• _Written instruction_
Write out the lines below word for word, from the first to the last.

[Extracted data entries]
____________________

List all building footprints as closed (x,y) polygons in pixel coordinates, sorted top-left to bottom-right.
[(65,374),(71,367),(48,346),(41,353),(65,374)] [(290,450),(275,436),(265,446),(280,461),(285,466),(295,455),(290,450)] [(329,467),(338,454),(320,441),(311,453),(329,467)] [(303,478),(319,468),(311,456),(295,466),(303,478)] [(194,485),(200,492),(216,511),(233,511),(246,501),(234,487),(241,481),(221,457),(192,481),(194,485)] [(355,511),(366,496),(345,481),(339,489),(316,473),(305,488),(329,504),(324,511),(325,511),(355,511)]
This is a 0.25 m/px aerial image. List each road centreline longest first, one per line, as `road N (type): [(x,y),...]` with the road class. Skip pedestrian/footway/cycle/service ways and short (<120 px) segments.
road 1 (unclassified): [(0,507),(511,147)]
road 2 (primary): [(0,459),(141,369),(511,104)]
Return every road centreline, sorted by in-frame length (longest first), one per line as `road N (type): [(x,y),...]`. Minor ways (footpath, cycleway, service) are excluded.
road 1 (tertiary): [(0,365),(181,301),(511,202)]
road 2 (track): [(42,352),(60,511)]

____________________

• _Worked solution_
List all building footprints as closed (x,y) polygons in pixel coordinates, sorted top-left to bottom-right.
[(65,374),(71,367),(48,346),(41,353),(65,374)] [(290,450),(275,436),(265,446),(280,461),(285,466),(295,455),(290,450)] [(329,467),(338,454),(320,441),(311,453),(329,467)] [(303,478),(319,468),(311,456),(295,466),(303,478)] [(194,485),(200,492),(216,511),(233,511),(246,501),(234,487),(241,481),(221,457),(192,481),(194,485)] [(355,511),(366,496),(345,481),(339,489),(316,473),(305,488),(329,504),(324,511),(325,511),(355,511)]
This is a 0.25 m/px aerial image. List each road centreline longest first, one per line, as `road N (type): [(x,y),...]` with the road class. Skip pedestrian/footway/cycle/service ways and short (<120 px) segments.
road 1 (unclassified): [(0,507),(511,147)]
road 2 (primary): [(0,459),(141,369),(511,104)]
Return every road centreline, sorted by in-frame length (longest first), one per line as `road N (type): [(x,y),...]`. Minor ways (footpath, cycleway, service) are excluded.
road 1 (tertiary): [(0,365),(181,301),(511,202)]
road 2 (track): [(42,352),(60,511)]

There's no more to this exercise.